**ABOUT THIS TASK**
Please give again, word for word, each line that falls between the line with "C10: 4.7uF (+12V, -15V) -> 4.7uF (+12V, GND)" and the end of the data, inclusive.

**DATASET RECORDS**
———
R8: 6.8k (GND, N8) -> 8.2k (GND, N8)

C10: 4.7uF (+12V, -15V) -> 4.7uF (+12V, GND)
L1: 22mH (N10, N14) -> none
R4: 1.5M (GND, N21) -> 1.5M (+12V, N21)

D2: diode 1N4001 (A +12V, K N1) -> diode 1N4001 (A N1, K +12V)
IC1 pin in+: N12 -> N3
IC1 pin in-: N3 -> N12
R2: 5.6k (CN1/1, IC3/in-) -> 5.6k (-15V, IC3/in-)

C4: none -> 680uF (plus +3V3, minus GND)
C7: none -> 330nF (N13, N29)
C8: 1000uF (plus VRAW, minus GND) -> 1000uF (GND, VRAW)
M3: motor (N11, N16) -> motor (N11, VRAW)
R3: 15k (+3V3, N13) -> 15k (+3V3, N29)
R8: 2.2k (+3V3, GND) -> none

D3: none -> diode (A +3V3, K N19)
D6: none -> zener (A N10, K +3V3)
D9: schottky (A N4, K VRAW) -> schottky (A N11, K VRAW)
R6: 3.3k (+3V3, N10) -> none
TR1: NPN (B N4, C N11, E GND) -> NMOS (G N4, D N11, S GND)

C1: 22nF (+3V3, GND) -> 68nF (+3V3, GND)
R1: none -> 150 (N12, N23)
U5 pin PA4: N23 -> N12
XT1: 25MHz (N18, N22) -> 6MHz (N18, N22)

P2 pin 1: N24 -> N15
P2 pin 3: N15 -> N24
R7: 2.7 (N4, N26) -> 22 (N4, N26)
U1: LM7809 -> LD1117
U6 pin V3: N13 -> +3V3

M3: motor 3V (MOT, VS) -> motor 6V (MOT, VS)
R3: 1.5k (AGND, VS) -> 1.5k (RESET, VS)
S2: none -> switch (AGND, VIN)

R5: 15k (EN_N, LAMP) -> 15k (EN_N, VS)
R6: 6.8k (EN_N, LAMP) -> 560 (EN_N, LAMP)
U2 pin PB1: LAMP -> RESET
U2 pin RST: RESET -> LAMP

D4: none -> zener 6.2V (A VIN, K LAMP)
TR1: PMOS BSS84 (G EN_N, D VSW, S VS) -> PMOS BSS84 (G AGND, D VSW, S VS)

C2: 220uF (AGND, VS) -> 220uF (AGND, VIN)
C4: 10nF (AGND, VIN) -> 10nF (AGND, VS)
———
**ANSWER FOR THE TASK**
C10: 4.7uF (+12V, -15V) -> 4.7uF (+12V, GND)
L1: 22mH (N10, N14) -> none
R4: 1.5M (GND, N21) -> 1.5M (+12V, N21)

D2: diode 1N4001 (A +12V, K N1) -> diode 1N4001 (A N1, K +12V)
IC1 pin in+: N12 -> N3
IC1 pin in-: N3 -> N12
R2: 5.6k (CN1/1, IC3/in-) -> 5.6k (-15V, IC3/in-)

C4: none -> 680uF (plus +3V3, minus GND)
C7: none -> 330nF (N13, N29)
C8: 1000uF (plus VRAW, minus GND) -> 1000uF (GND, VRAW)
M3: motor (N11, N16) -> motor (N11, VRAW)
R3: 15k (+3V3, N13) -> 15k (+3V3, N29)
R8: 2.2k (+3V3, GND) -> none

D3: none -> diode (A +3V3, K N19)
D6: none -> zener (A N10, K +3V3)
D9: schottky (A N4, K VRAW) -> schottky (A N11, K VRAW)
R6: 3.3k (+3V3, N10) -> none
TR1: NPN (B N4, C N11, E GND) -> NMOS (G N4, D N11, S GND)

C1: 22nF (+3V3, GND) -> 68nF (+3V3, GND)
R1: none -> 150 (N12, N23)
U5 pin PA4: N23 -> N12
XT1: 25MHz (N18, N22) -> 6MHz (N18, N22)

P2 pin 1: N24 -> N15
P2 pin 3: N15 -> N24
R7: 2.7 (N4, N26) -> 22 (N4, N26)
U1: LM7809 -> LD1117
U6 pin V3: N13 -> +3V3

M3: motor 3V (MOT, VS) -> motor 6V (MOT, VS)
R3: 1.5k (AGND, VS) -> 1.5k (RESET, VS)
S2: none -> switch (AGND, VIN)

R5: 15k (EN_N, LAMP) -> 15k (EN_N, VS)
R6: 6.8k (EN_N, LAMP) -> 560 (EN_N, LAMP)
U2 pin PB1: LAMP -> RESET
U2 pin RST: RESET -> LAMP

D4: none -> zener 6.2V (A VIN, K LAMP)
TR1: PMOS BSS84 (G EN_N, D VSW, S VS) -> PMOS BSS84 (G AGND, D VSW, S VS)

C2: 220uF (AGND, VS) -> 220uF (AGND, VIN)
C4: 10nF (AGND, VIN) -> 10nF (AGND, VS)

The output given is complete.